◆ Information provided:
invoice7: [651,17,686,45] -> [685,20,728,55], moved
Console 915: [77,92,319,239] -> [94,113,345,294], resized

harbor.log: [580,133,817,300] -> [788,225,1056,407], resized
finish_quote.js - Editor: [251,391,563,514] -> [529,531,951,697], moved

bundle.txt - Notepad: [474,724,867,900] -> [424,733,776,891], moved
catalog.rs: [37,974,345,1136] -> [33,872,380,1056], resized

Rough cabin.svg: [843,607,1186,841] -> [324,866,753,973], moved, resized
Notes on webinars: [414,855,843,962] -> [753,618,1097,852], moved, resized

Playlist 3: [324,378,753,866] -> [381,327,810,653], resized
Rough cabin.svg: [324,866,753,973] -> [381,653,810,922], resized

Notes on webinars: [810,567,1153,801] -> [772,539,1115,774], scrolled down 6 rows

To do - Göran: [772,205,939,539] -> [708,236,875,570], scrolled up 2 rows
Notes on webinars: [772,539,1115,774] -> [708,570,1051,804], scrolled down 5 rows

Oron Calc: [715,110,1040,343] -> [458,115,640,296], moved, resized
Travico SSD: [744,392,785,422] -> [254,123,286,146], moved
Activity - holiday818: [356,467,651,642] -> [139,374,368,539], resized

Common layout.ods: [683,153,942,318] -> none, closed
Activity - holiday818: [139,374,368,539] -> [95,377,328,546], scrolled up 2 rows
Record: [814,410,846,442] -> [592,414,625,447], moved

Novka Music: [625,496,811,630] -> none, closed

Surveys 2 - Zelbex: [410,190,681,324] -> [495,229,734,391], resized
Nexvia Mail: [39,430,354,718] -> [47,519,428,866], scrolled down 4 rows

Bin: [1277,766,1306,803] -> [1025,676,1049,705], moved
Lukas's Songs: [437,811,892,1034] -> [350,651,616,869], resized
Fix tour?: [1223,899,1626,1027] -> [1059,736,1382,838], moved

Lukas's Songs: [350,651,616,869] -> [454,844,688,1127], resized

◆ Task goal: The answer is the full set of records above, repeated exactly.

◆ Written reply:
invoice7: [651,17,686,45] -> [685,20,728,55], moved
Console 915: [77,92,319,239] -> [94,113,345,294], resized

harbor.log: [580,133,817,300] -> [788,225,1056,407], resized
finish_quote.js - Editor: [251,391,563,514] -> [529,531,951,697], moved

bundle.txt - Notepad: [474,724,867,900] -> [424,733,776,891], moved
catalog.rs: [37,974,345,1136] -> [33,872,380,1056], resized

Rough cabin.svg: [843,607,1186,841] -> [324,866,753,973], moved, resized
Notes on webinars: [414,855,843,962] -> [753,618,1097,852], moved, resized

Playlist 3: [324,378,753,866] -> [381,327,810,653], resized
Rough cabin.svg: [324,866,753,973] -> [381,653,810,922], resized

Notes on webinars: [810,567,1153,801] -> [772,539,1115,774], scrolled down 6 rows

To do - Göran: [772,205,939,539] -> [708,236,875,570], scrolled up 2 rows
Notes on webinars: [772,539,1115,774] -> [708,570,1051,804], scrolled down 5 rows

Oron Calc: [715,110,1040,343] -> [458,115,640,296], moved, resized
Travico SSD: [744,392,785,422] -> [254,123,286,146], moved
Activity - holiday818: [356,467,651,642] -> [139,374,368,539], resized

Common layout.ods: [683,153,942,318] -> none, closed
Activity - holiday818: [139,374,368,539] -> [95,377,328,546], scrolled up 2 rows
Record: [814,410,846,442] -> [592,414,625,447], moved

Novka Music: [625,496,811,630] -> none, closed

Surveys 2 - Zelbex: [410,190,681,324] -> [495,229,734,391], resized
Nexvia Mail: [39,430,354,718] -> [47,519,428,866], scrolled down 4 rows

Bin: [1277,766,1306,803] -> [1025,676,1049,705], moved
Lukas's Songs: [437,811,892,1034] -> [350,651,616,869], resized
Fix tour?: [1223,899,1626,1027] -> [1059,736,1382,838], moved

Lukas's Songs: [350,651,616,869] -> [454,844,688,1127], resized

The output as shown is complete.